- **DATASET RECORDS**:
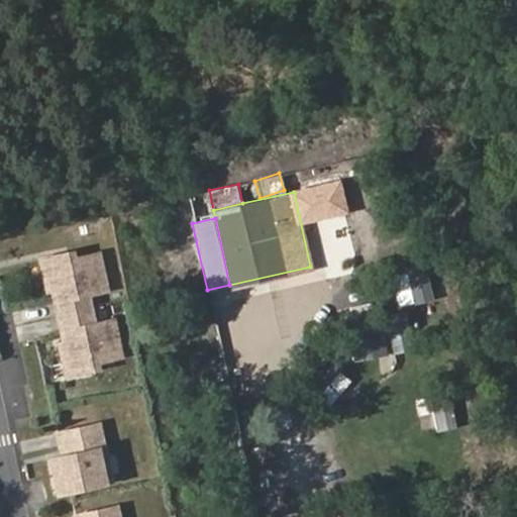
[(71,250),(39,257),(46,289),(52,288),(57,315),(89,309),(86,292),(105,288),(97,251),(72,257),(71,250)]
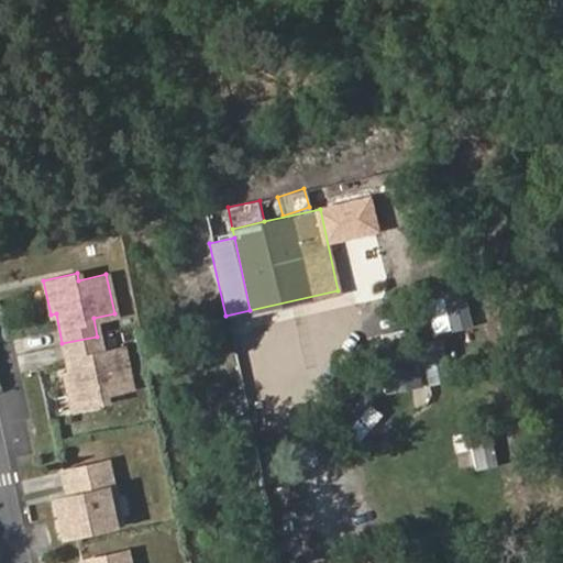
[(97,337),(62,343),(68,372),(64,373),(70,407),(105,399),(103,392),(130,386),(121,346),(100,351),(97,337)]
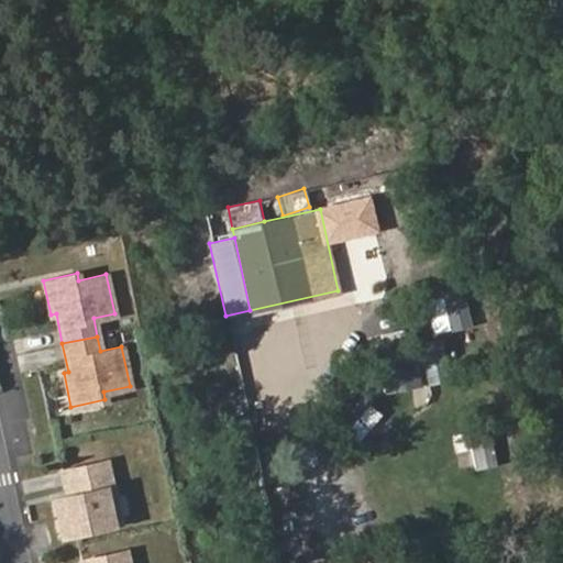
[(448,379),(442,339),(421,342),(427,382),(448,379)]
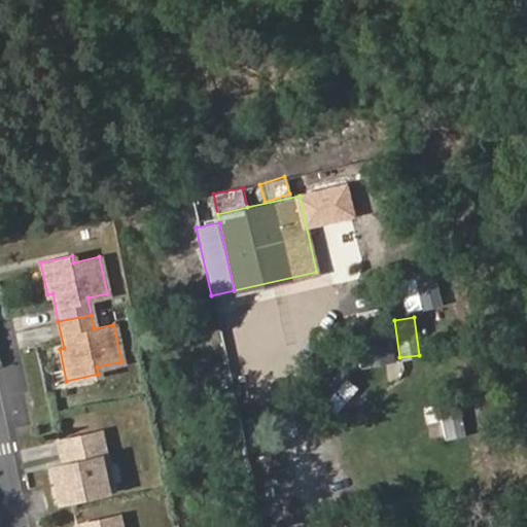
[(359,369),(381,364),(375,330),(353,334),(359,369)]
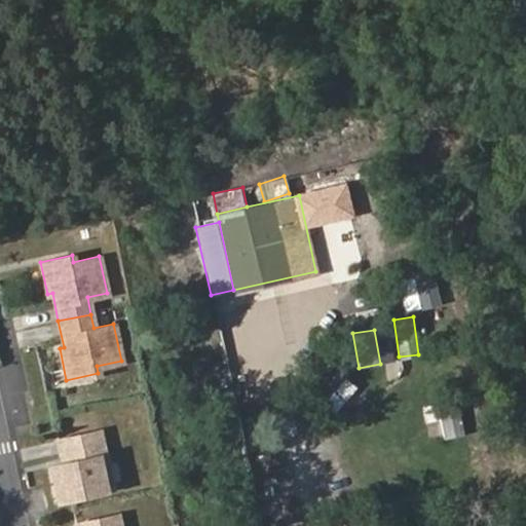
[(60,498),(114,487),(102,428),(60,438),(64,454),(76,451),(77,458),(51,463),(60,498)]
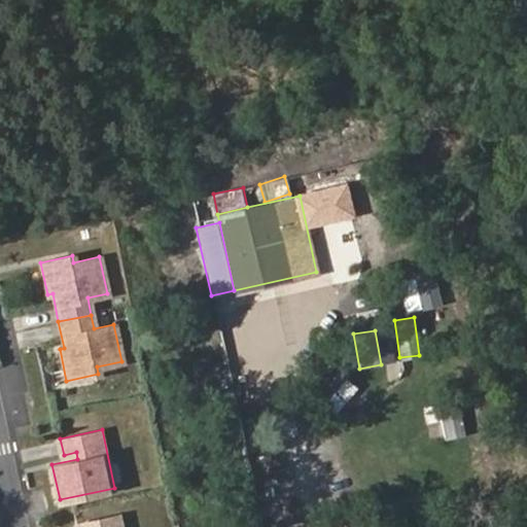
[(64,455),(65,461),(77,459),(76,452),(64,455)]
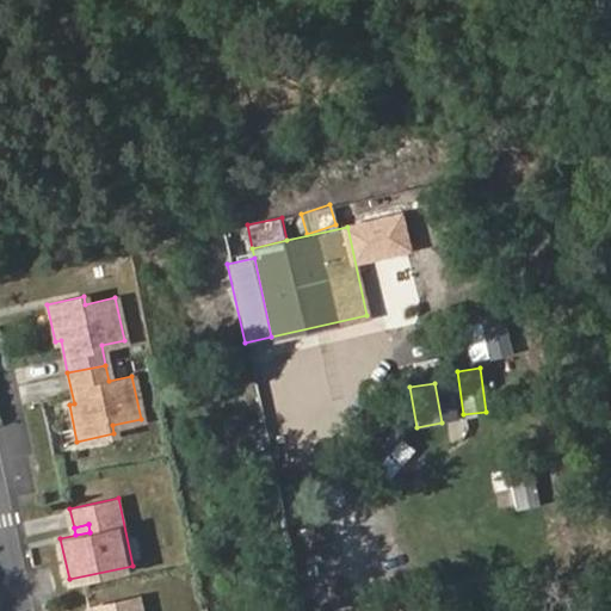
[(142,610),(140,596),(91,606),(92,610),(142,610)]
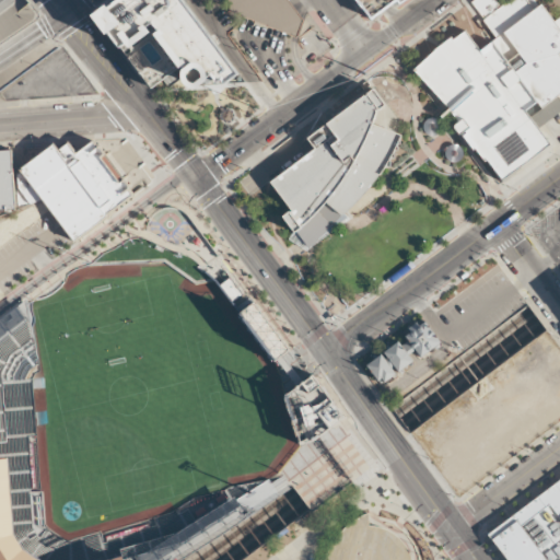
[(117,0),(166,0),(221,72),(201,86),(196,78),(184,86),(176,76),(155,91),(98,14),(117,0)]
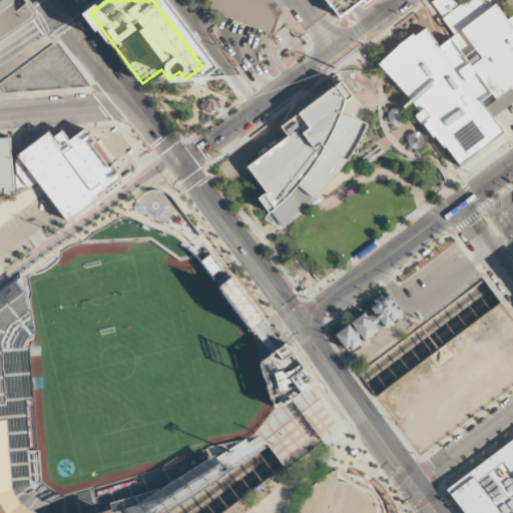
[(208,0),(209,4),(220,14),(275,34),(280,17),(265,0),(208,0)]
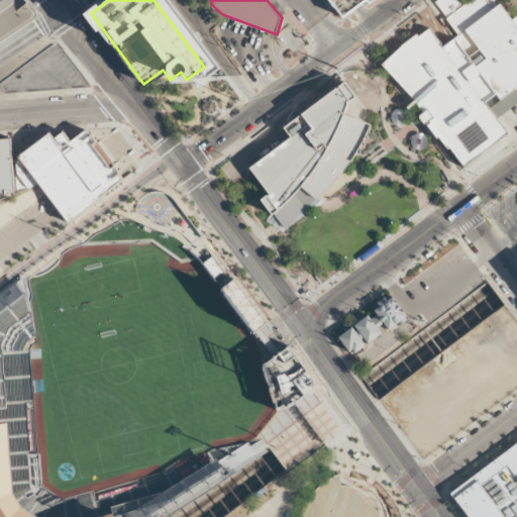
[(345,0),(352,8),(363,0),(345,0)]
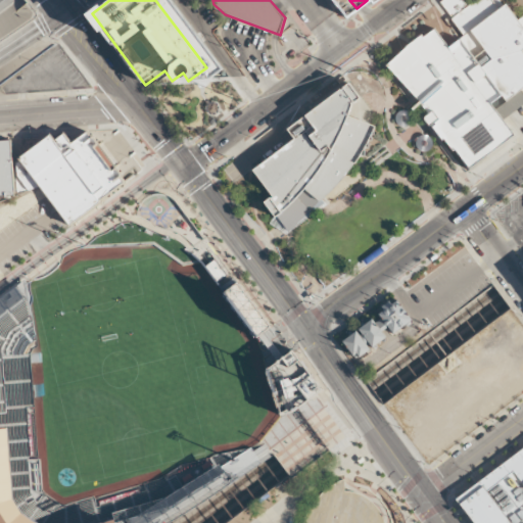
[(434,28),(423,36),(421,34),(406,45),(386,65),(419,101),(412,107),(414,110),(421,103),(429,112),(423,117),(429,126),(434,123),(435,125),(432,126),(442,140),(442,137),(453,150),(455,149),(469,169),(514,135),(491,103),(502,96),(506,101),(522,89),(522,90),(522,15),(518,19),(506,3),(503,5),(498,0),(475,0),(465,8),(464,6),(467,4),(463,0),(442,0),(440,2),(452,16),(454,14),(455,15),(452,17),(464,35),(447,46),(434,28)]
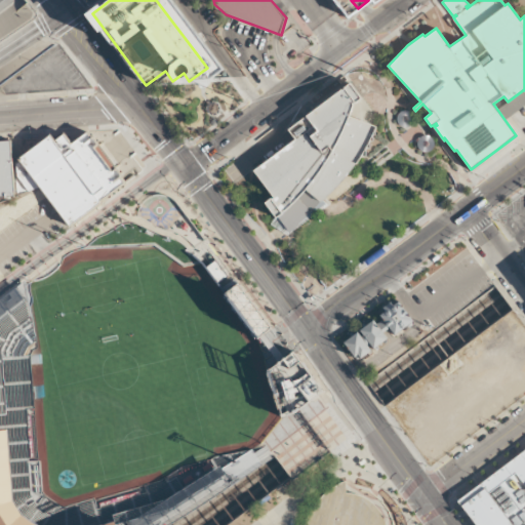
[(352,81),(362,96),(355,102),(350,115),(377,125),(375,128),(376,133),(373,134),(373,139),(370,140),(370,147),(366,148),(367,156),(361,156),(355,165),(348,175),(338,185),(321,202),(288,233),(265,203),(272,197),(253,170),(296,137),(289,128),(352,81)]
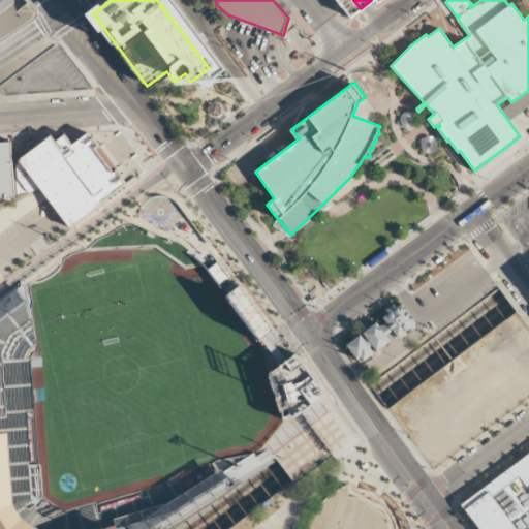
[(52,135),(20,159),(22,162),(18,164),(18,178),(29,192),(40,188),(70,226),(126,185),(123,178),(118,169),(114,174),(95,148),(99,145),(88,133),(72,145),(65,134),(56,142),(52,135)]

- **TASK BRIEF**: Print out every entry above without changing a word, and leave out the pictures.

- **TASK RESPONSE**:
[(71,250),(39,257),(46,289),(52,288),(57,315),(89,309),(86,292),(105,288),(97,251),(72,257),(71,250)]
[(97,337),(62,343),(68,372),(64,373),(70,407),(105,399),(103,392),(130,386),(121,346),(100,351),(97,337)]
[(448,379),(442,339),(421,342),(427,382),(448,379)]
[(359,369),(381,364),(375,330),(353,334),(359,369)]
[(60,498),(114,487),(102,428),(60,438),(64,454),(76,451),(77,458),(51,463),(60,498)]
[(64,455),(65,461),(77,459),(76,452),(64,455)]
[(142,610),(140,596),(91,606),(92,610),(142,610)]
[(117,0),(166,0),(221,72),(201,86),(196,78),(184,86),(176,76),(155,91),(98,14),(117,0)]
[(208,0),(209,4),(220,14),(275,34),(280,17),(265,0),(208,0)]
[(345,0),(352,8),(363,0),(345,0)]
[(434,28),(423,36),(421,34),(406,45),(386,65),(419,101),(412,107),(414,110),(421,103),(429,112),(423,117),(429,126),(434,123),(435,125),(432,126),(442,140),(442,137),(453,150),(455,149),(469,169),(514,135),(491,103),(502,96),(506,101),(522,89),(522,90),(522,15),(518,19),(506,3),(503,5),(498,0),(475,0),(465,8),(464,6),(467,4),(463,0),(442,0),(440,2),(452,16),(454,14),(455,15),(452,17),(464,35),(447,46),(434,28)]
[(352,81),(362,96),(355,102),(350,115),(377,125),(375,128),(376,133),(373,134),(373,139),(370,140),(370,147),(366,148),(367,156),(361,156),(355,165),(348,175),(338,185),(321,202),(288,233),(265,203),(272,197),(253,170),(296,137),(289,128),(352,81)]
[(52,135),(20,159),(22,162),(18,164),(18,178),(29,192),(40,188),(70,226),(126,185),(123,178),(118,169),(114,174),(95,148),(99,145),(88,133),(72,145),(65,134),(56,142),(52,135)]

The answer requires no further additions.